» Task requirements: In the entries that follow, the lines from the line containing "none -> orange brick M8 level 2" up to and including the line containing "orange brick K6" must be copied exactly, with pictures omitted.

Dataset items

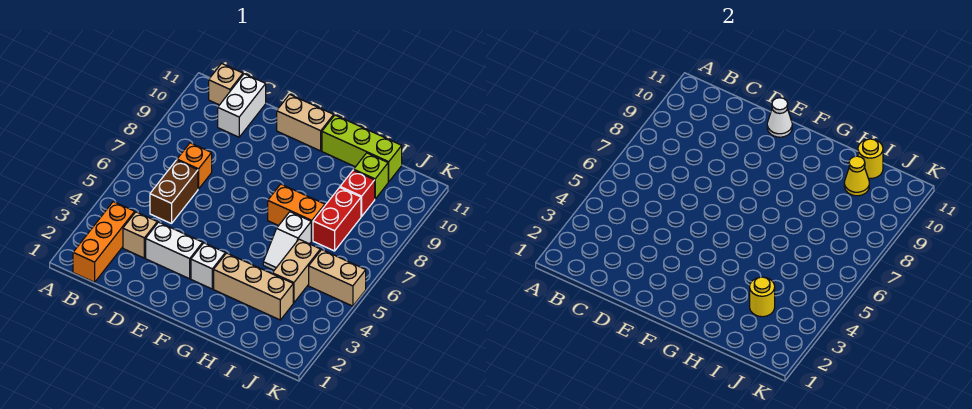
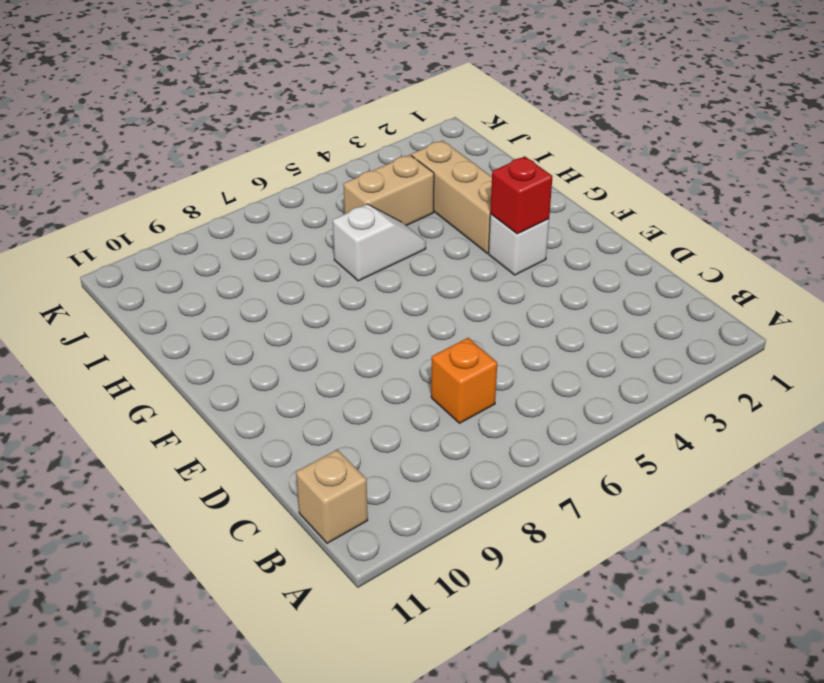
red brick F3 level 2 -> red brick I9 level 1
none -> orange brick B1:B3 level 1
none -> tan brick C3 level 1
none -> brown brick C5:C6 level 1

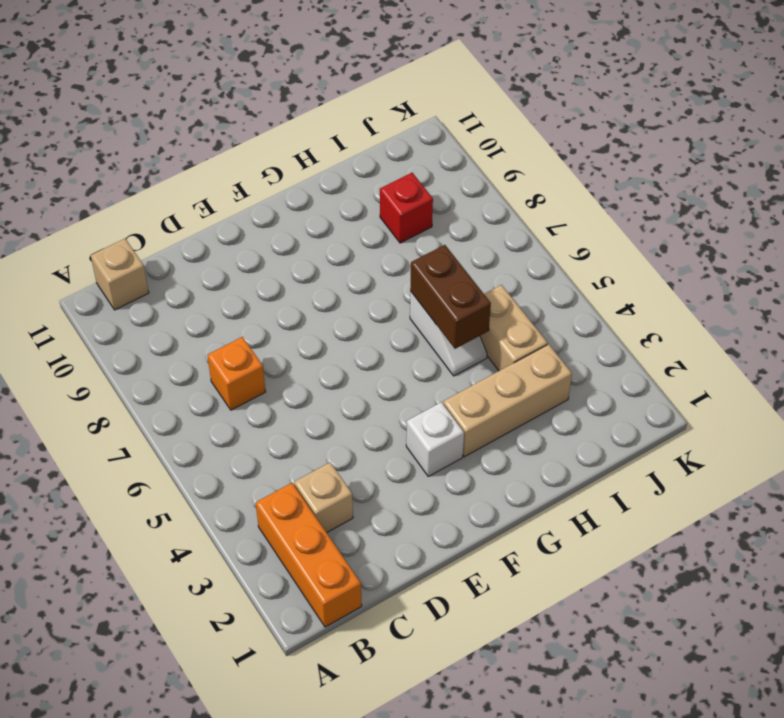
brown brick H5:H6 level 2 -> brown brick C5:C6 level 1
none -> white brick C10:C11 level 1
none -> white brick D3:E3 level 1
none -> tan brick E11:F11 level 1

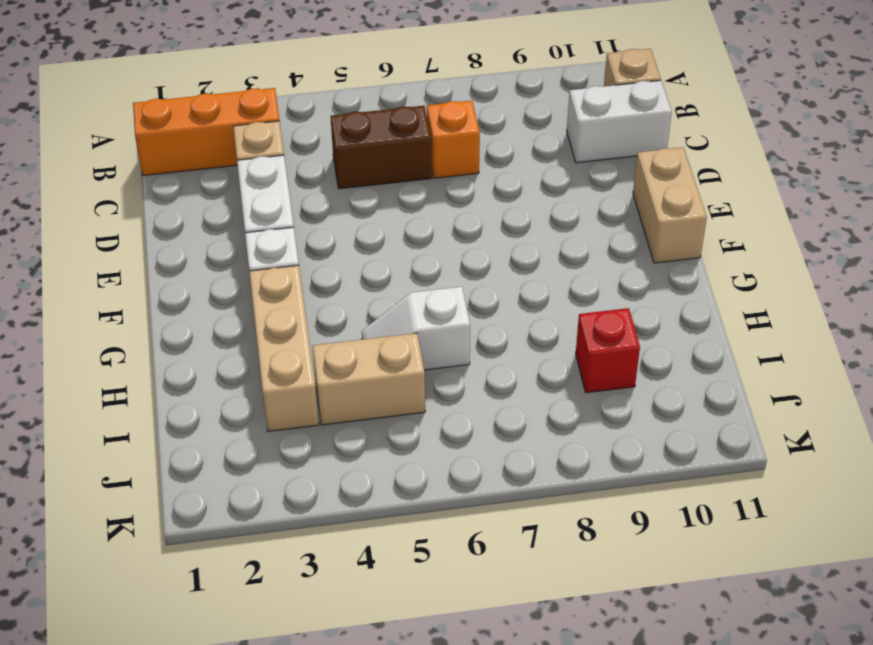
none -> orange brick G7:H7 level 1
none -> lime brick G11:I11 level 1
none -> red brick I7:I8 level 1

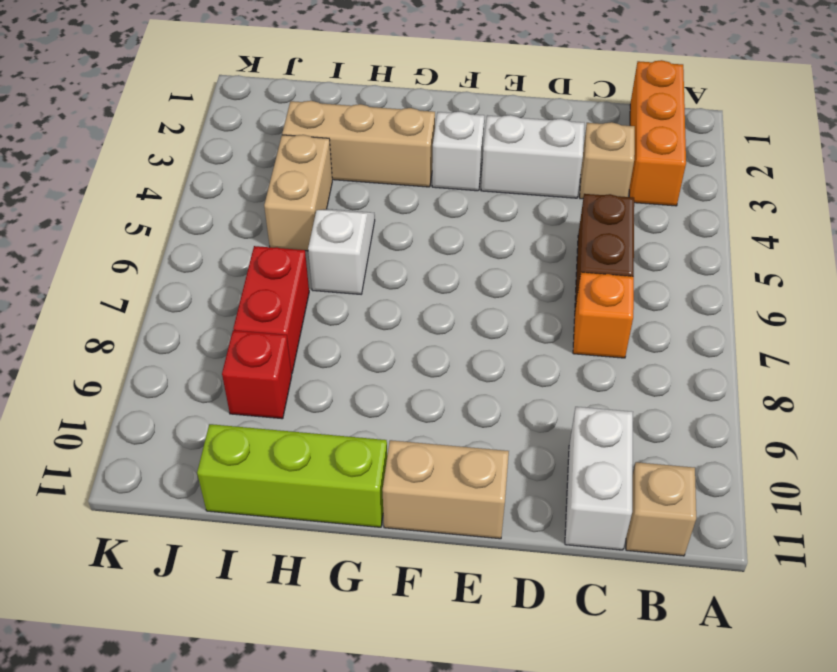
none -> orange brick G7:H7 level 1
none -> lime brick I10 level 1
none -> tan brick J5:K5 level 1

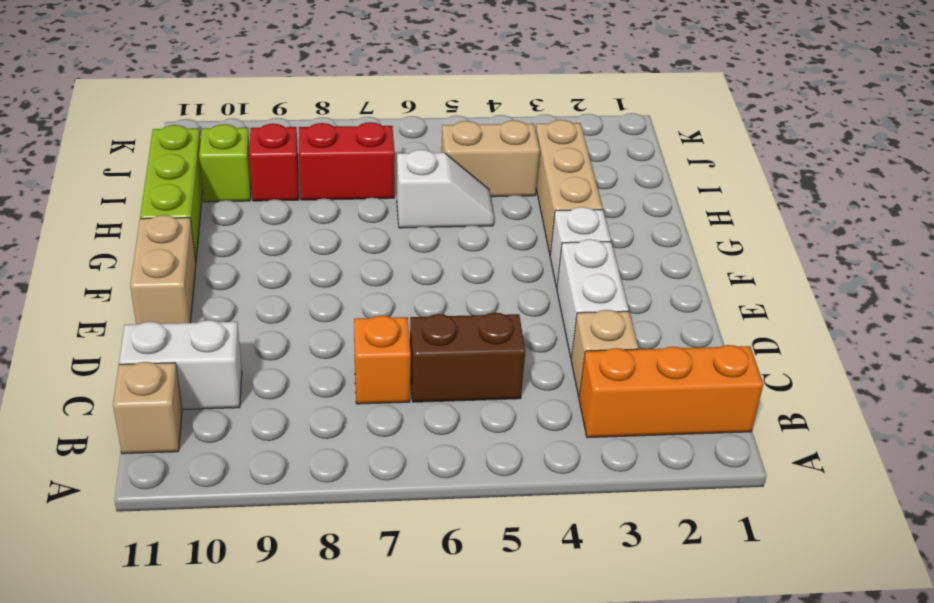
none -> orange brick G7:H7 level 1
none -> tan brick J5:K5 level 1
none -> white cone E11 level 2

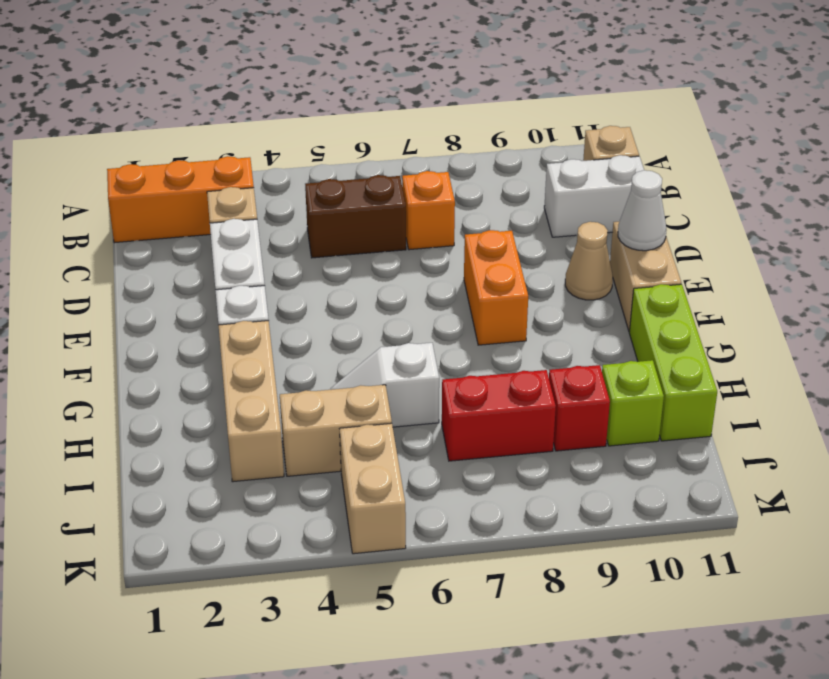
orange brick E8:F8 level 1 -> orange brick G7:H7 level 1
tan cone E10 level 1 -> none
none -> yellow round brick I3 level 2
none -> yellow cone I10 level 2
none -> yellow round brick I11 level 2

--

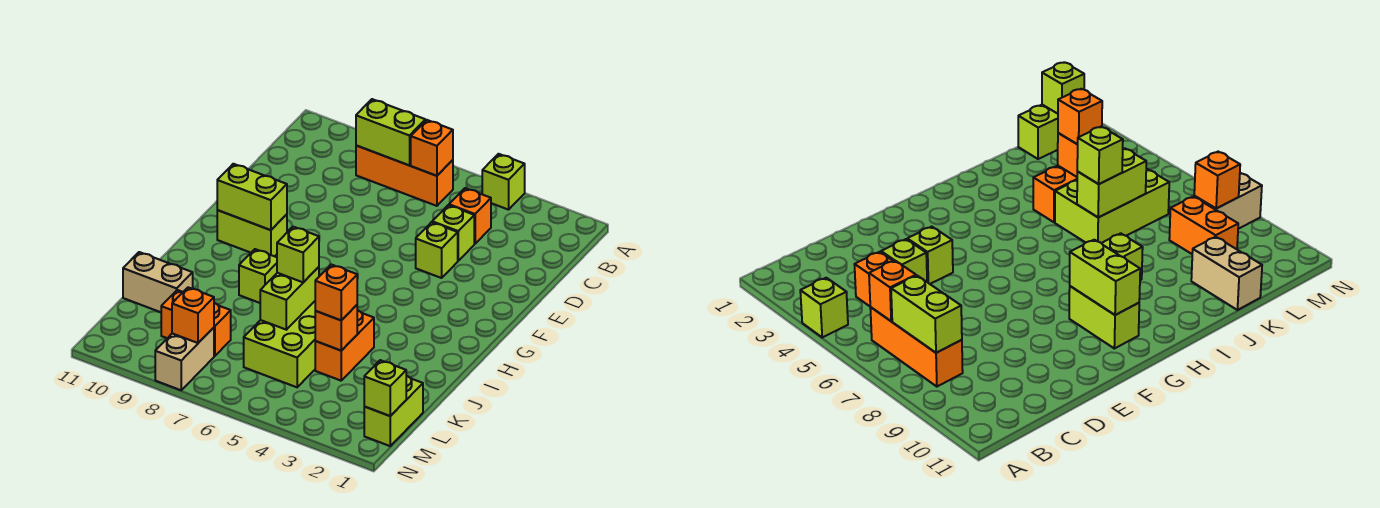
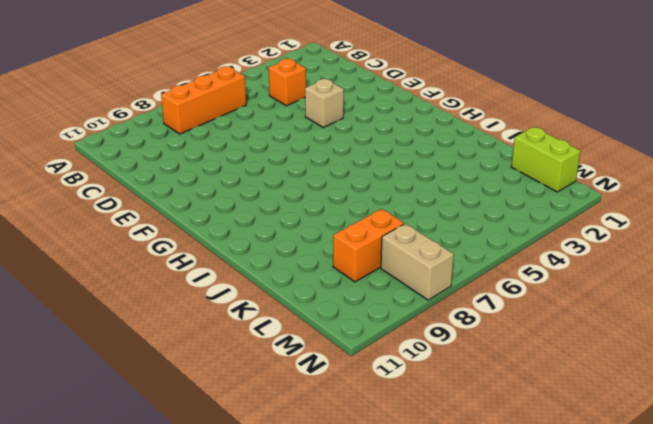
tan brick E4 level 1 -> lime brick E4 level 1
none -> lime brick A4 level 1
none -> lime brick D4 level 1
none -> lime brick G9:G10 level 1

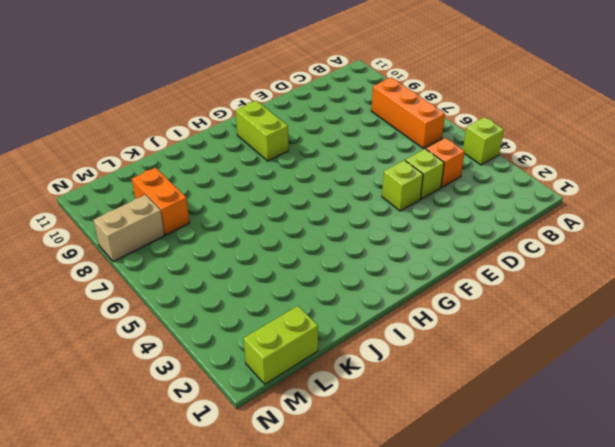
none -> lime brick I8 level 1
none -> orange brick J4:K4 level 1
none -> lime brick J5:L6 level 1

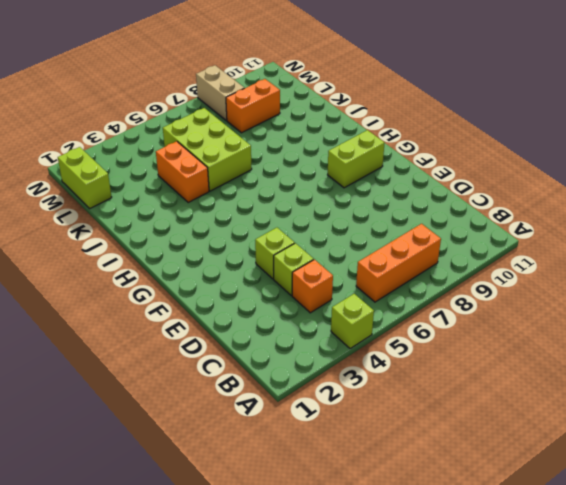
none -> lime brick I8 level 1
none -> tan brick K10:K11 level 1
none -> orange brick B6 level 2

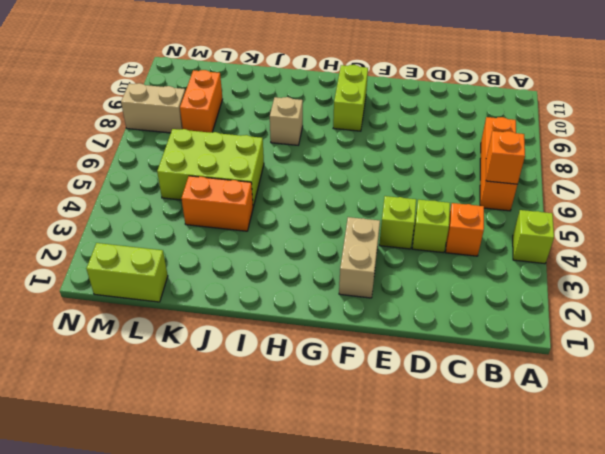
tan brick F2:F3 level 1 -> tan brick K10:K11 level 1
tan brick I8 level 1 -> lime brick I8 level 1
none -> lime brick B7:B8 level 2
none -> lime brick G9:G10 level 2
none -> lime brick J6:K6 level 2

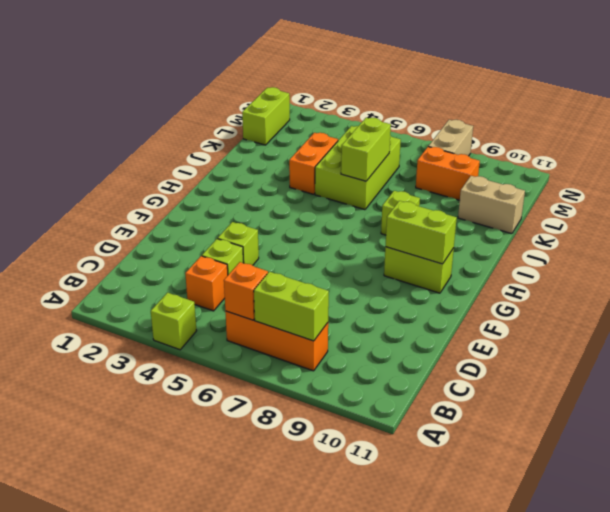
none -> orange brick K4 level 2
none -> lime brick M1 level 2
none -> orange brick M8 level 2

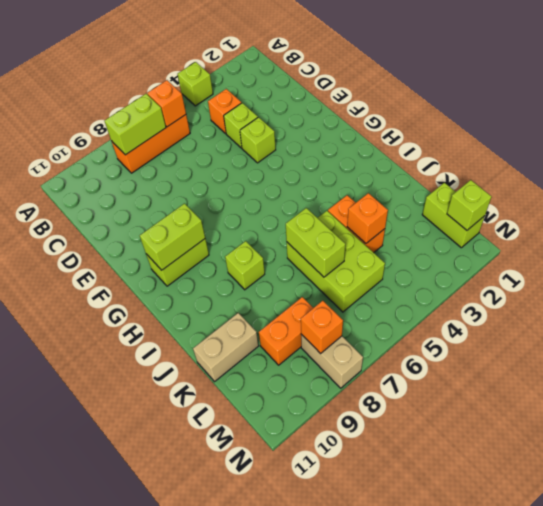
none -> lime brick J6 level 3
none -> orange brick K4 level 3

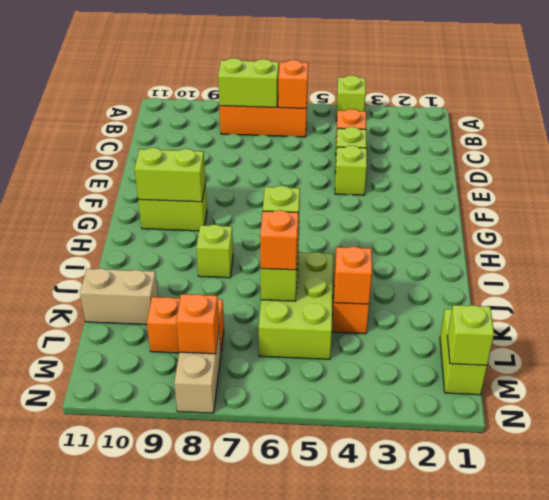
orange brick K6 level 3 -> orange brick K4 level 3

...

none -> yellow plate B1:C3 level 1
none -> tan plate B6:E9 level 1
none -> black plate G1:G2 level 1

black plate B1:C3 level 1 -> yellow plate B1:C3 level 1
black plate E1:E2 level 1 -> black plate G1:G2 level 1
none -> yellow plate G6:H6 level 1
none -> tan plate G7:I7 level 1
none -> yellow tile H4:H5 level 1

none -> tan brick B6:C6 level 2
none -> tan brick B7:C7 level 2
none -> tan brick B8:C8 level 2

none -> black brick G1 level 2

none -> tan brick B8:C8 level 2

» Output below:
none -> orange brick M8 level 2

none -> lime brick J6 level 3
none -> orange brick K4 level 3

orange brick K6 level 3 -> orange brick K4 level 3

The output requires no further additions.